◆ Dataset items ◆

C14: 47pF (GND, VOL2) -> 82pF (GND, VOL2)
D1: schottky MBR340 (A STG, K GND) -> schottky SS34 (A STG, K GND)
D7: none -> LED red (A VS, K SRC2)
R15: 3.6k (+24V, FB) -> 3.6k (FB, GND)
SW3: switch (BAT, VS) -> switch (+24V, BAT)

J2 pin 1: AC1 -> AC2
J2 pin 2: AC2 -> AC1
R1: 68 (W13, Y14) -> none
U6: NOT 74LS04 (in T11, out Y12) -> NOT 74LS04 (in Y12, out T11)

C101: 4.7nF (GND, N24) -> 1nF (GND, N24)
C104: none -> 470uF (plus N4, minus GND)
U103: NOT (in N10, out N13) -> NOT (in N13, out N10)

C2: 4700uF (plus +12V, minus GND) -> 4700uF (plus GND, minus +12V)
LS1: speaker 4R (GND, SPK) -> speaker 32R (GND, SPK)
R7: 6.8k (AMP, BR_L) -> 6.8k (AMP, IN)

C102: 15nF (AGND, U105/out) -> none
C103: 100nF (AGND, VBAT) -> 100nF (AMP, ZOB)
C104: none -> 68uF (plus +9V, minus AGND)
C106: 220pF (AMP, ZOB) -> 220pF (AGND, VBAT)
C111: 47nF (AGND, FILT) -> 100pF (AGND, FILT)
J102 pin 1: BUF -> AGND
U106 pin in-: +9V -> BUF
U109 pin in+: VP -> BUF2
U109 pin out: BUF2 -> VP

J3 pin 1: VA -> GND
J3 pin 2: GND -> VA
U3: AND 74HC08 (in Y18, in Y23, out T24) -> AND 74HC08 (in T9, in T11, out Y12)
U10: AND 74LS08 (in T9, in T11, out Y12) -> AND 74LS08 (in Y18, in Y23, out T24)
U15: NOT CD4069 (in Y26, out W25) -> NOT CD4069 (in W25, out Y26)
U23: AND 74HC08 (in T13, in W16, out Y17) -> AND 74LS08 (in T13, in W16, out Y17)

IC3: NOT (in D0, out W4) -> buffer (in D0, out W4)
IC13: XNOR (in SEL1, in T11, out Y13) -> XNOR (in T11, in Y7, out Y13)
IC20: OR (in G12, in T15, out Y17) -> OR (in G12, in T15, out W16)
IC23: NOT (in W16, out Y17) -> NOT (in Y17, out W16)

◆ Exercise goal ◆
Please write out all the data above, exactly as it reads.

◆ Solved problem ◆
C14: 47pF (GND, VOL2) -> 82pF (GND, VOL2)
D1: schottky MBR340 (A STG, K GND) -> schottky SS34 (A STG, K GND)
D7: none -> LED red (A VS, K SRC2)
R15: 3.6k (+24V, FB) -> 3.6k (FB, GND)
SW3: switch (BAT, VS) -> switch (+24V, BAT)

J2 pin 1: AC1 -> AC2
J2 pin 2: AC2 -> AC1
R1: 68 (W13, Y14) -> none
U6: NOT 74LS04 (in T11, out Y12) -> NOT 74LS04 (in Y12, out T11)

C101: 4.7nF (GND, N24) -> 1nF (GND, N24)
C104: none -> 470uF (plus N4, minus GND)
U103: NOT (in N10, out N13) -> NOT (in N13, out N10)

C2: 4700uF (plus +12V, minus GND) -> 4700uF (plus GND, minus +12V)
LS1: speaker 4R (GND, SPK) -> speaker 32R (GND, SPK)
R7: 6.8k (AMP, BR_L) -> 6.8k (AMP, IN)

C102: 15nF (AGND, U105/out) -> none
C103: 100nF (AGND, VBAT) -> 100nF (AMP, ZOB)
C104: none -> 68uF (plus +9V, minus AGND)
C106: 220pF (AMP, ZOB) -> 220pF (AGND, VBAT)
C111: 47nF (AGND, FILT) -> 100pF (AGND, FILT)
J102 pin 1: BUF -> AGND
U106 pin in-: +9V -> BUF
U109 pin in+: VP -> BUF2
U109 pin out: BUF2 -> VP

J3 pin 1: VA -> GND
J3 pin 2: GND -> VA
U3: AND 74HC08 (in Y18, in Y23, out T24) -> AND 74HC08 (in T9, in T11, out Y12)
U10: AND 74LS08 (in T9, in T11, out Y12) -> AND 74LS08 (in Y18, in Y23, out T24)
U15: NOT CD4069 (in Y26, out W25) -> NOT CD4069 (in W25, out Y26)
U23: AND 74HC08 (in T13, in W16, out Y17) -> AND 74LS08 (in T13, in W16, out Y17)

IC3: NOT (in D0, out W4) -> buffer (in D0, out W4)
IC13: XNOR (in SEL1, in T11, out Y13) -> XNOR (in T11, in Y7, out Y13)
IC20: OR (in G12, in T15, out Y17) -> OR (in G12, in T15, out W16)
IC23: NOT (in W16, out Y17) -> NOT (in Y17, out W16)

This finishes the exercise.